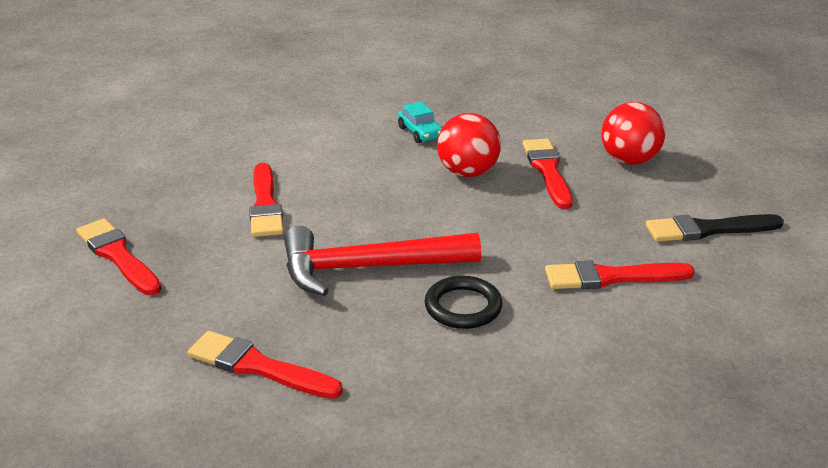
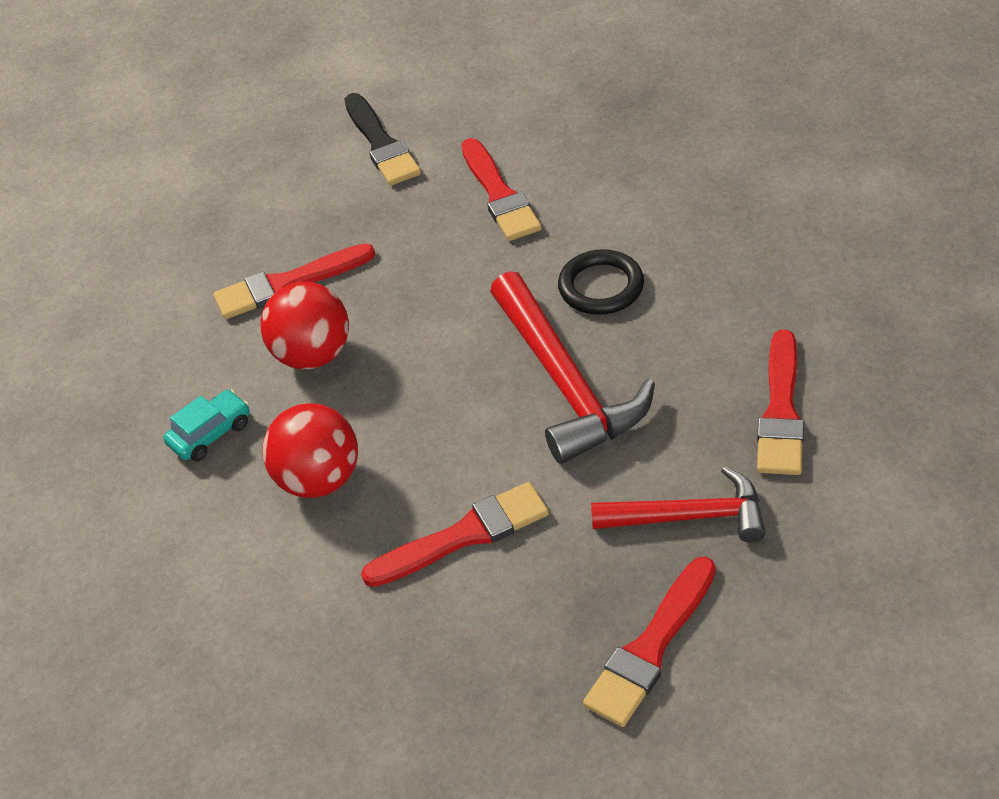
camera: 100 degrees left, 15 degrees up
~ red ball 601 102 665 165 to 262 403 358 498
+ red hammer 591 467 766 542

===============

**Your task:** The required output is each line from the one with "403 358 498" through the end of the material above, repeated exactly with both ends included.

**Expected answer:**
~ red ball 601 102 665 165 to 262 403 358 498
+ red hammer 591 467 766 542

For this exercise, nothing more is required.